◆ Action item:
On every line of the listing, check for "purple"; copy the lines that have it.

◆ Data segment:
========================

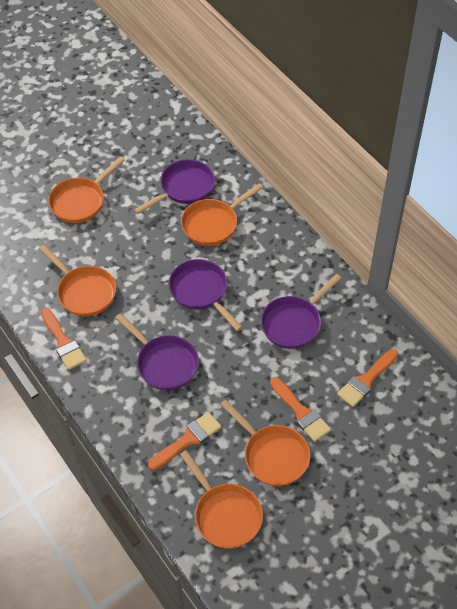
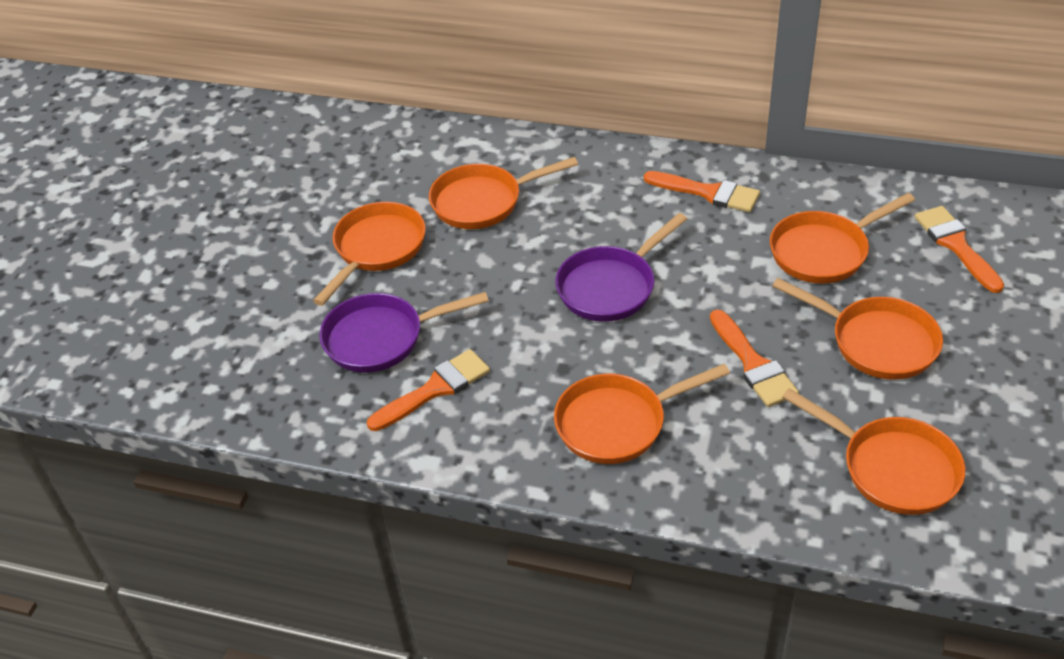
orange pan: 5 -> 6
purple pan: 4 -> 2

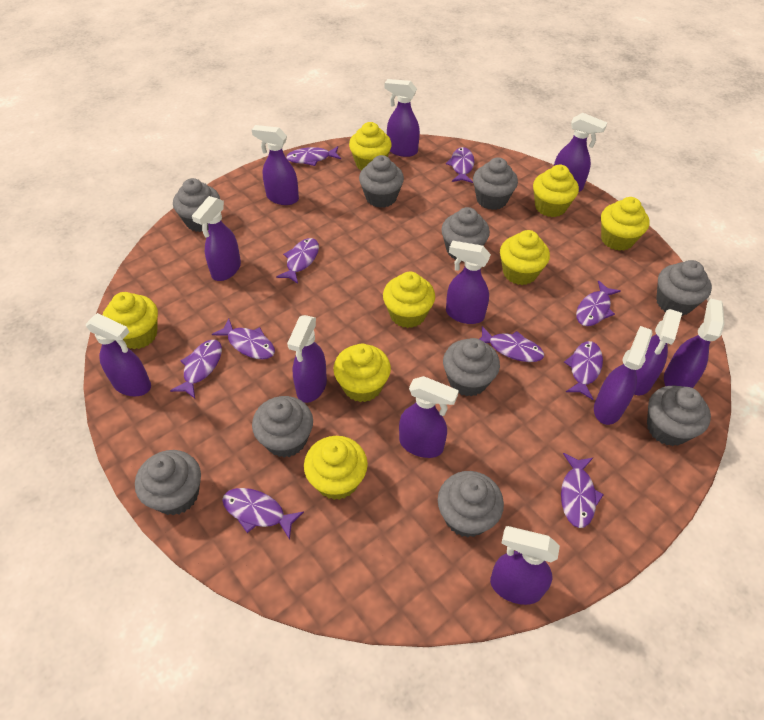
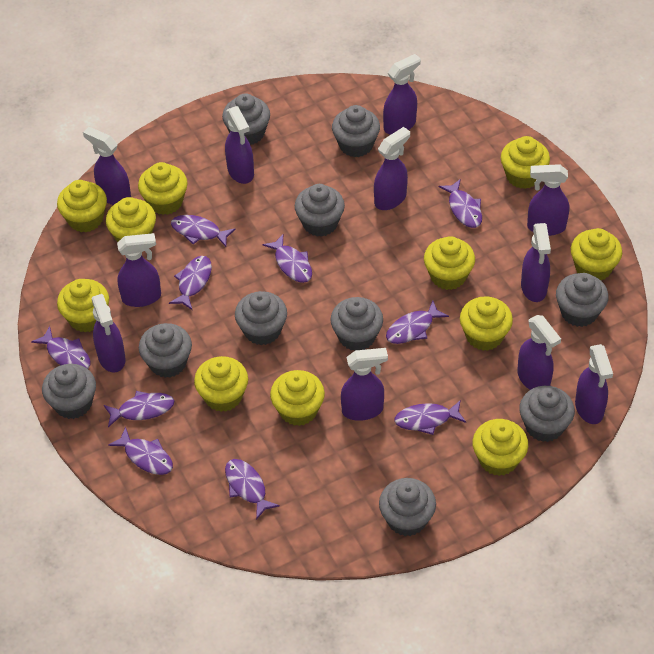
purple spray bottle: 12 -> 11
yellow cupcake: 8 -> 11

========================

◆ Problem solution:
purple pan: 4 -> 2
purple spray bottle: 12 -> 11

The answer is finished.